Print nothing but the lines from the start of the listing below through the line that contains "Roster Settings: [790,594,1110,725]". Do not include the pictures.

▶

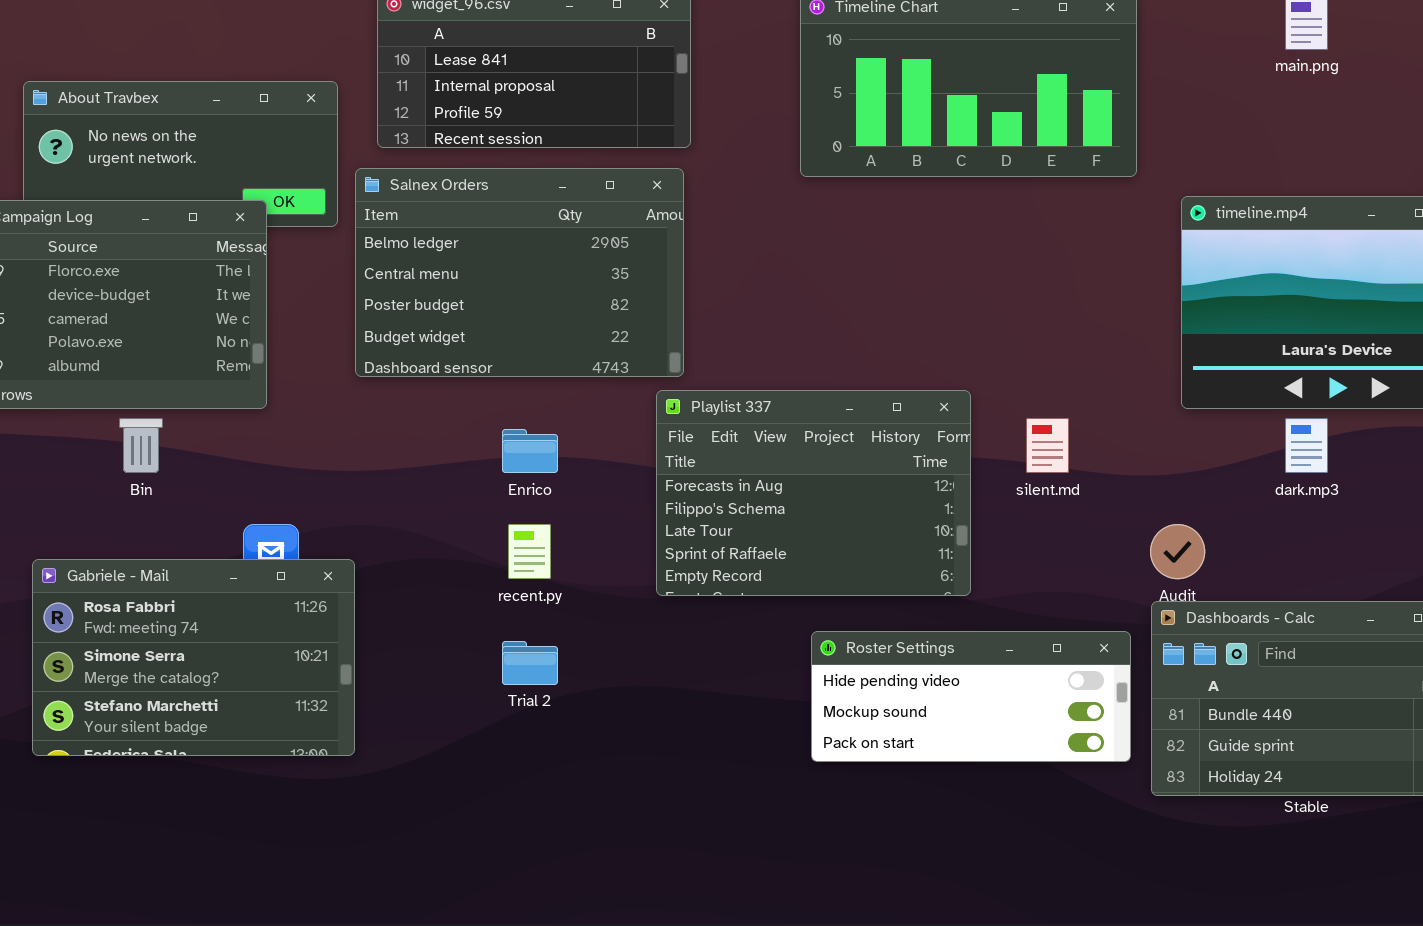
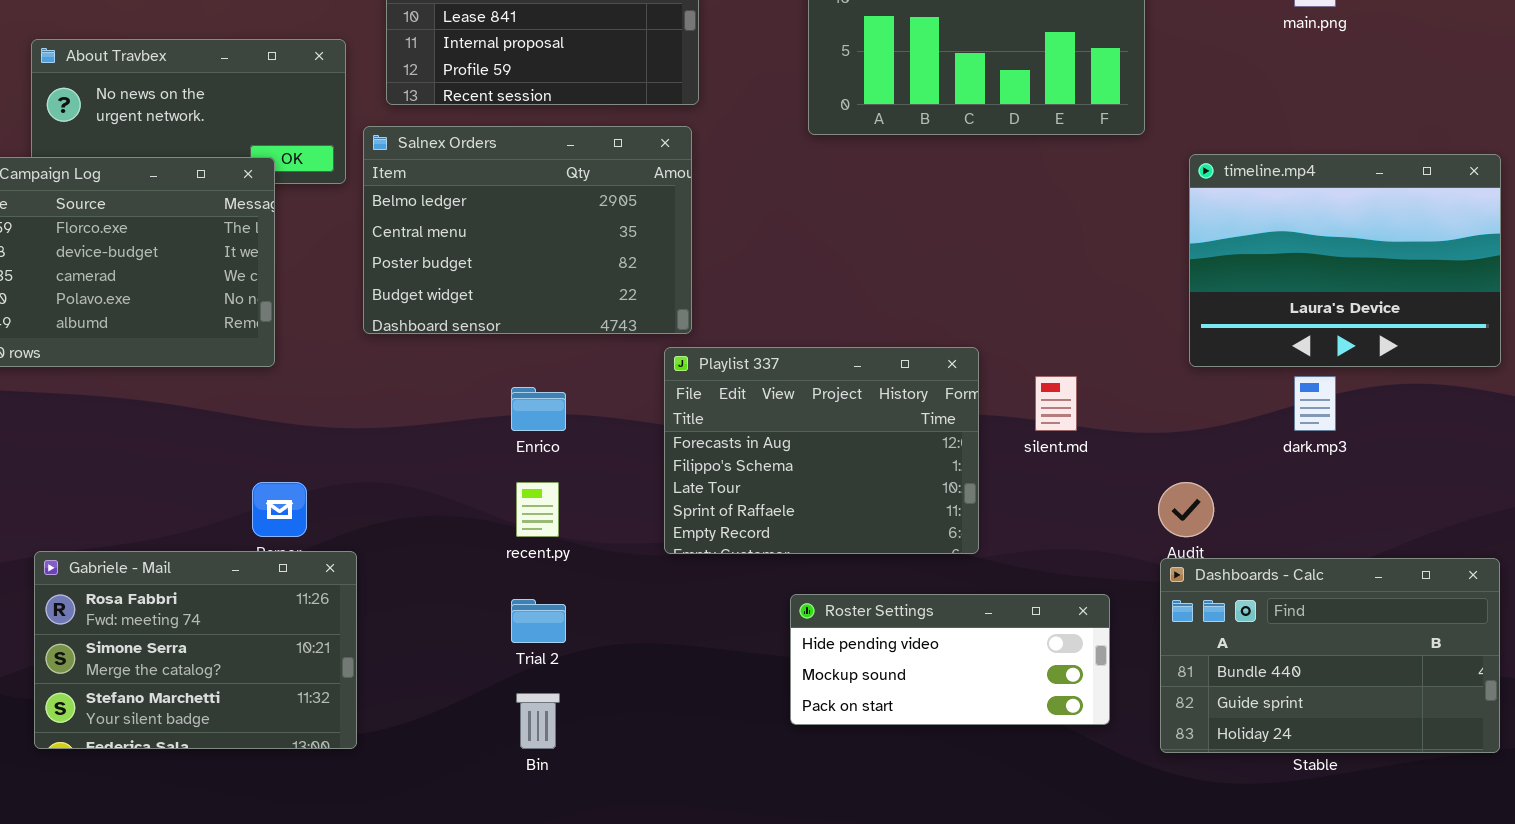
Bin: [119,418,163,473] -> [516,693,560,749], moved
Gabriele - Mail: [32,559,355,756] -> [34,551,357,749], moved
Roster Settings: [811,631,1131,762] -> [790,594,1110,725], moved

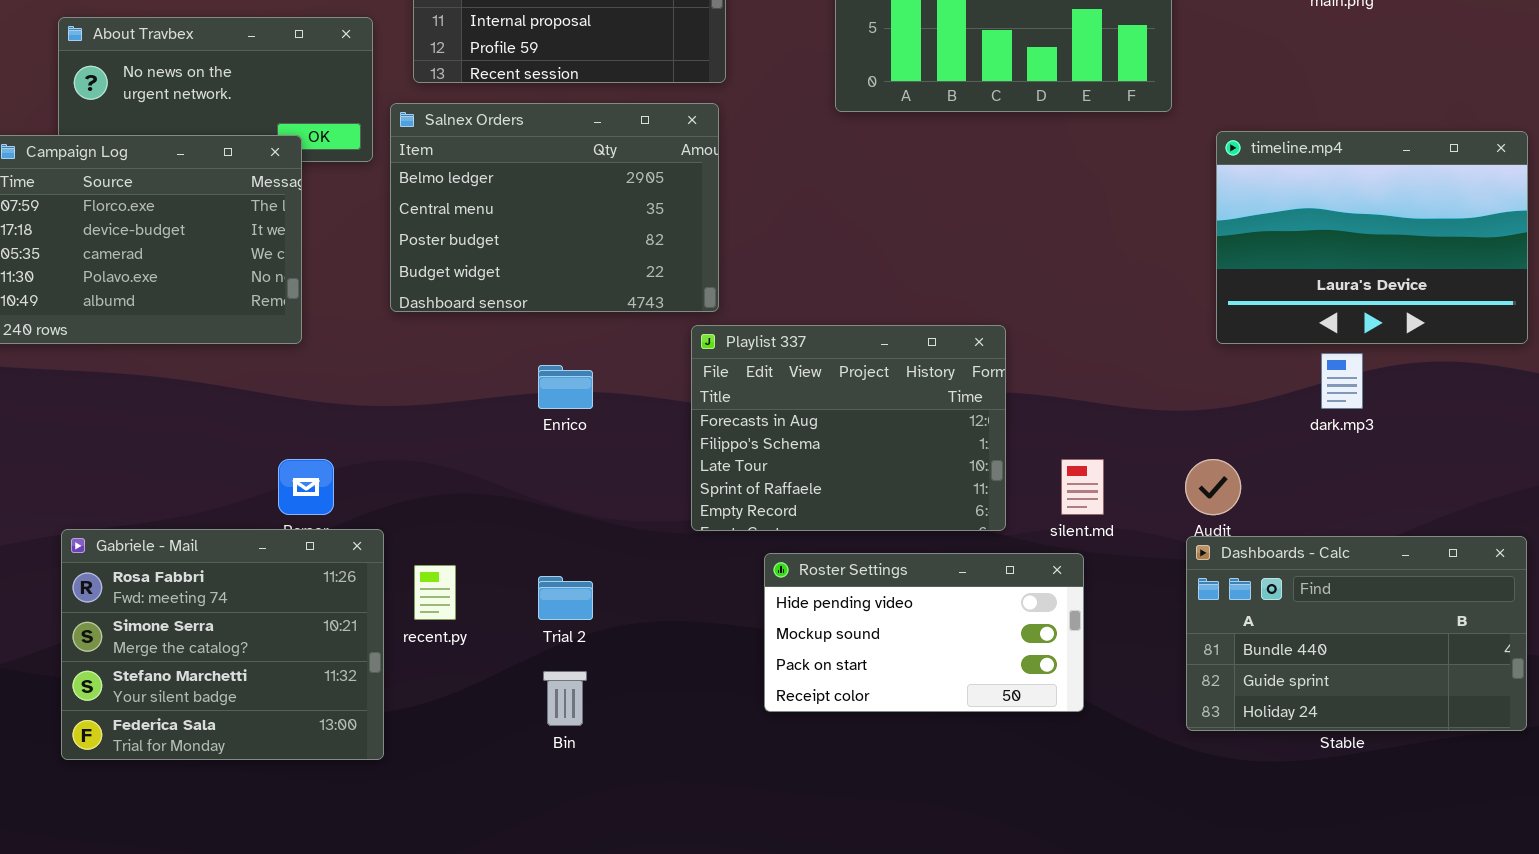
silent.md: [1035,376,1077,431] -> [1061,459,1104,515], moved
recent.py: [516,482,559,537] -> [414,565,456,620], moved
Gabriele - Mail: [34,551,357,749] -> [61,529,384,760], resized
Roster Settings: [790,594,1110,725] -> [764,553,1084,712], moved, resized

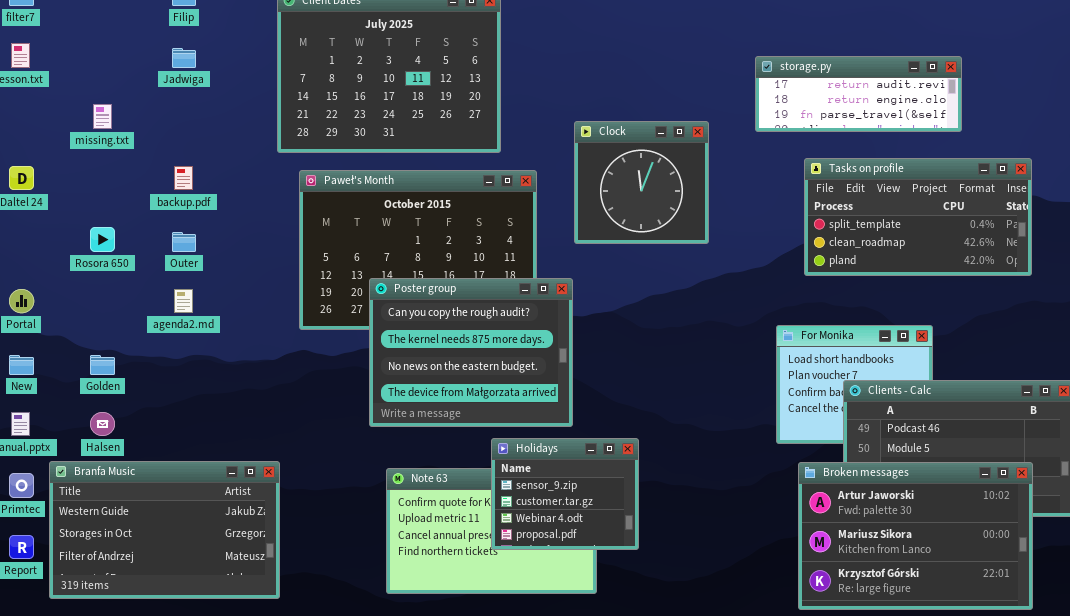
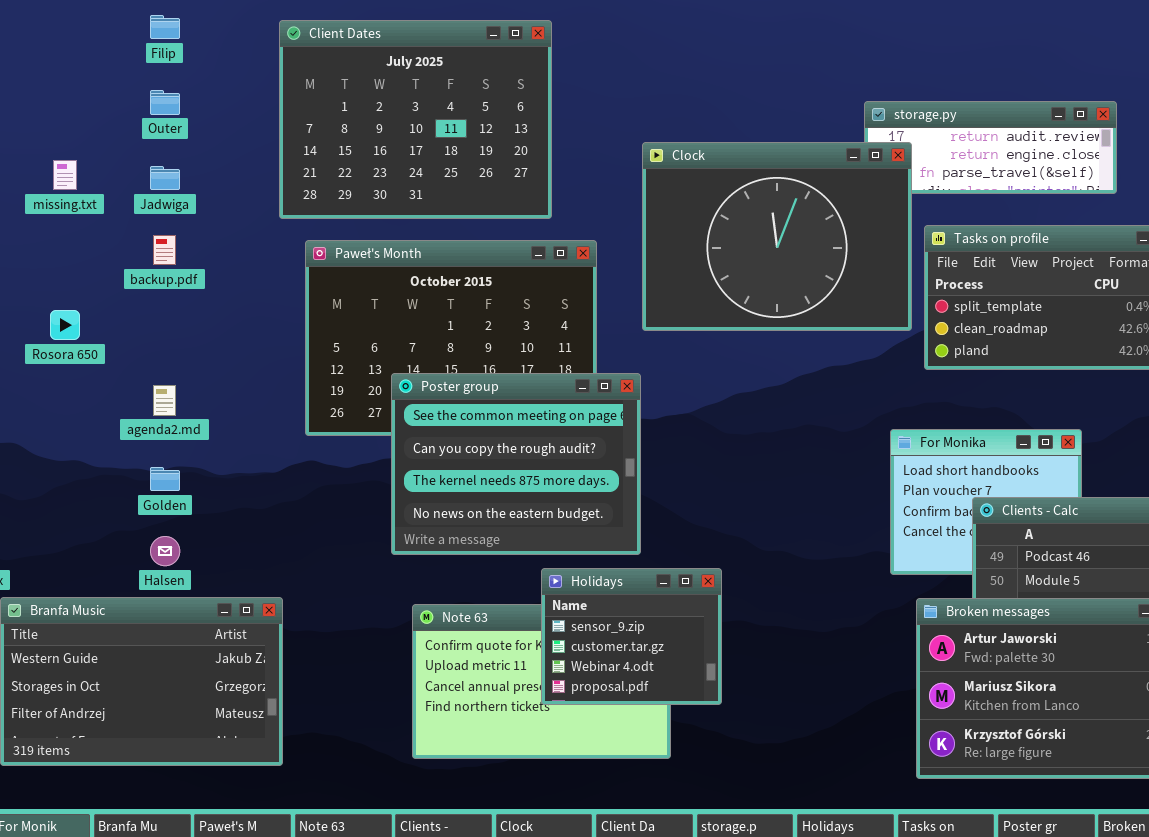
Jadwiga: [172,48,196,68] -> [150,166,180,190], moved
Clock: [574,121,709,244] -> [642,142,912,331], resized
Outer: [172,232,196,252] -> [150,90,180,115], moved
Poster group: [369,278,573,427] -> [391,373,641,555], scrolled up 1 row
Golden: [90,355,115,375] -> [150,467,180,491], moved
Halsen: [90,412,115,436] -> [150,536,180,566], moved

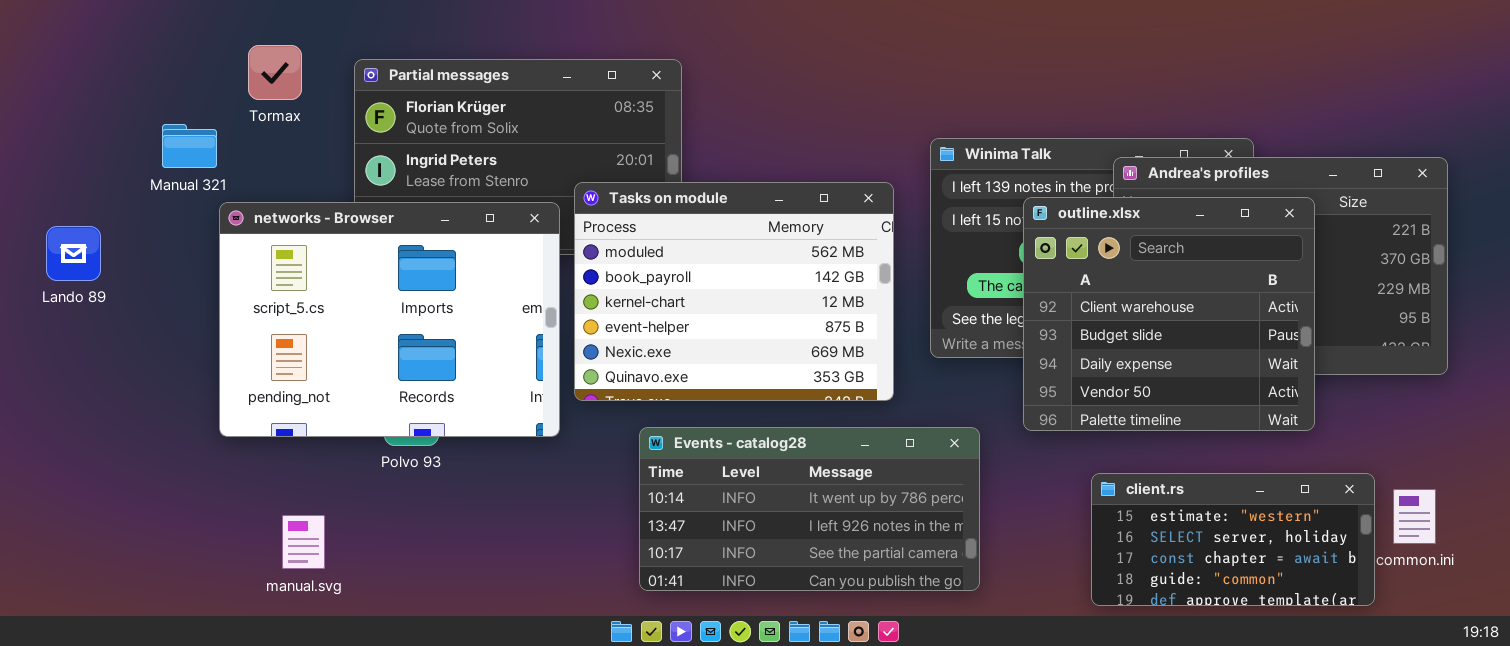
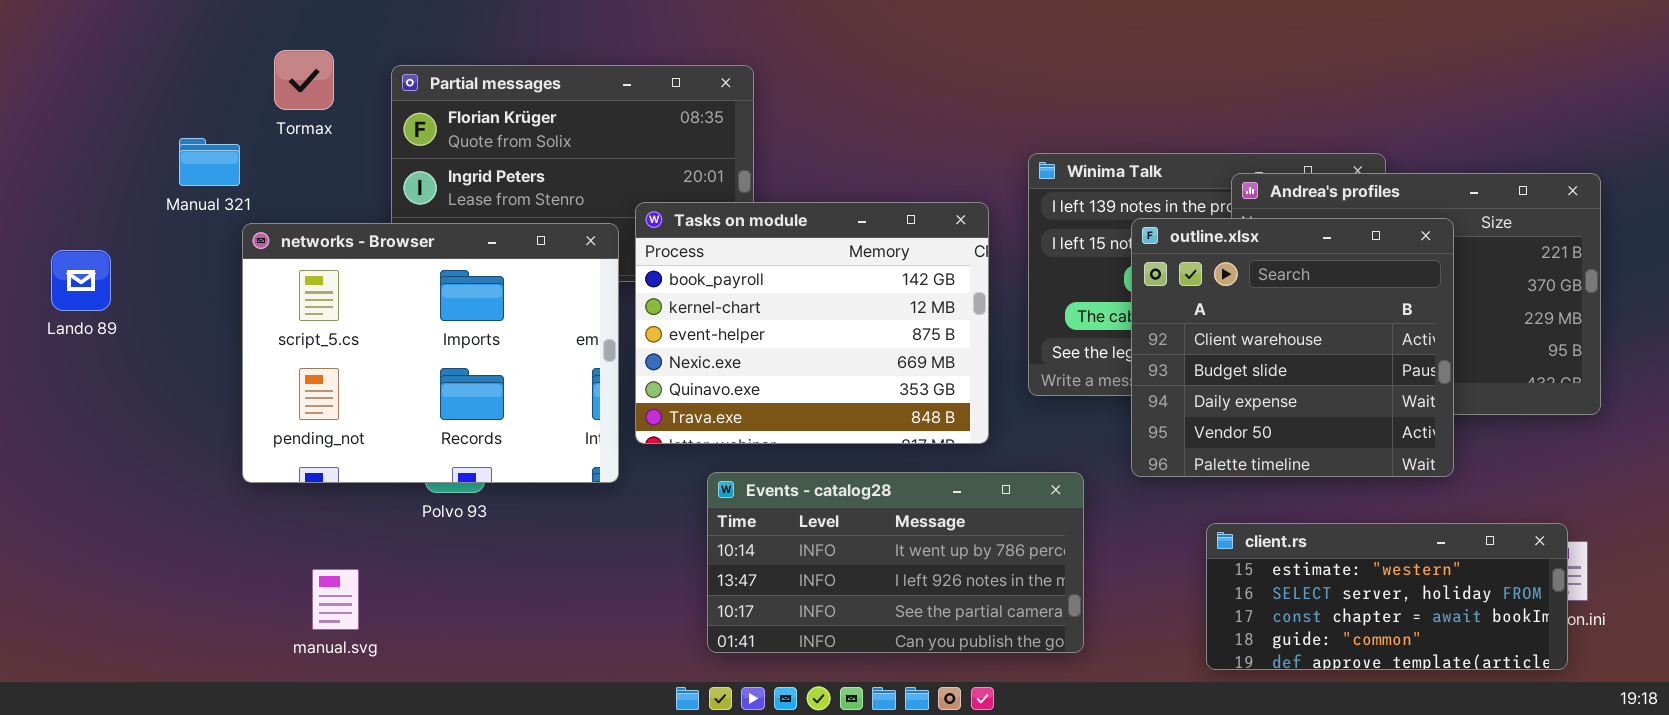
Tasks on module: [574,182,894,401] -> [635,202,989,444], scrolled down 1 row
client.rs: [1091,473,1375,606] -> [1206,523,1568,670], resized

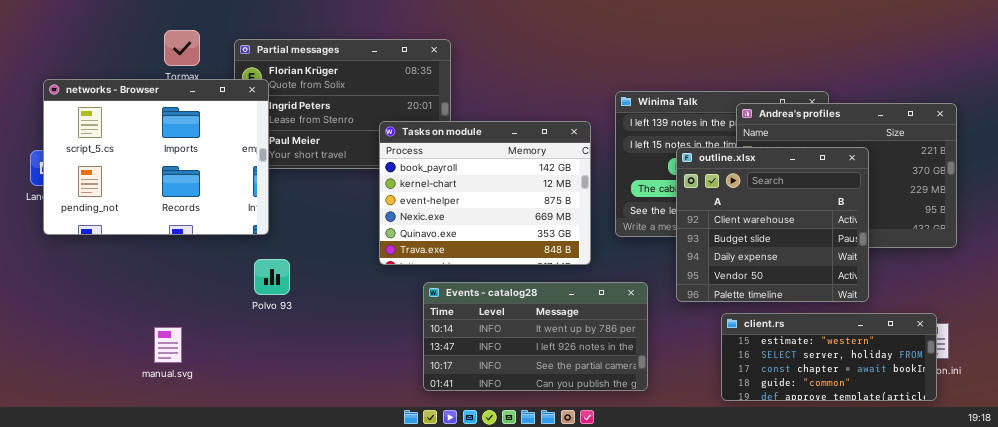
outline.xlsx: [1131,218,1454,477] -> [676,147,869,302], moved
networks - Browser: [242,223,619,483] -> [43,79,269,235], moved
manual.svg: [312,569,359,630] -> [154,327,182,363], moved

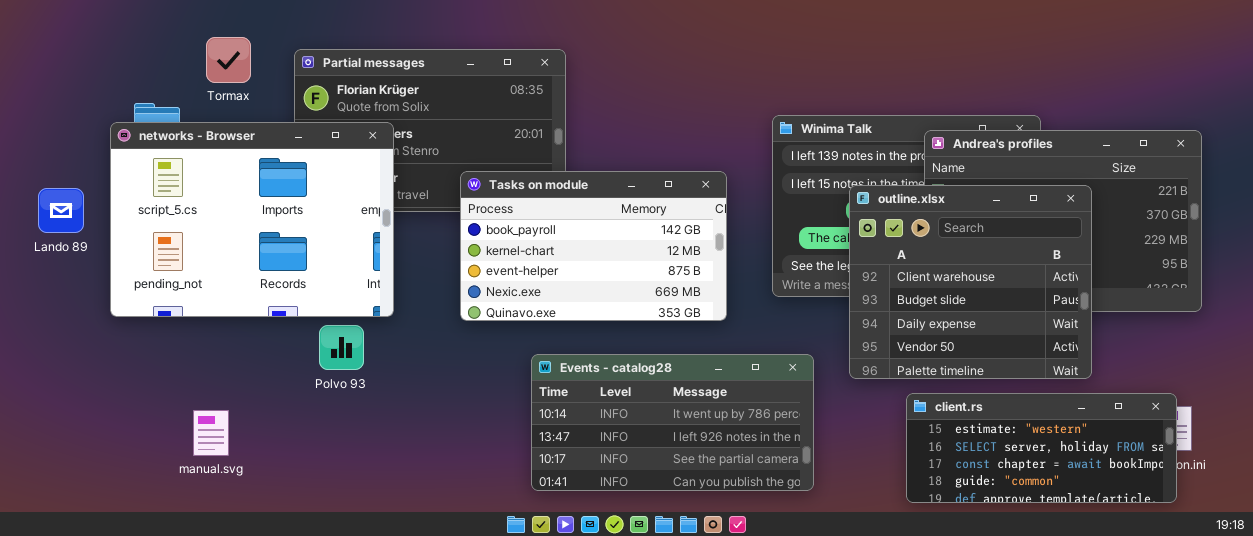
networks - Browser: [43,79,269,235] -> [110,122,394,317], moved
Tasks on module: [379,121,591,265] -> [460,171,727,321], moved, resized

◀

Reply to the exercise
Bin: [119,418,163,473] -> [516,693,560,749], moved
Gabriele - Mail: [32,559,355,756] -> [34,551,357,749], moved
Roster Settings: [811,631,1131,762] -> [790,594,1110,725], moved

silent.md: [1035,376,1077,431] -> [1061,459,1104,515], moved
recent.py: [516,482,559,537] -> [414,565,456,620], moved
Gabriele - Mail: [34,551,357,749] -> [61,529,384,760], resized
Roster Settings: [790,594,1110,725] -> [764,553,1084,712], moved, resized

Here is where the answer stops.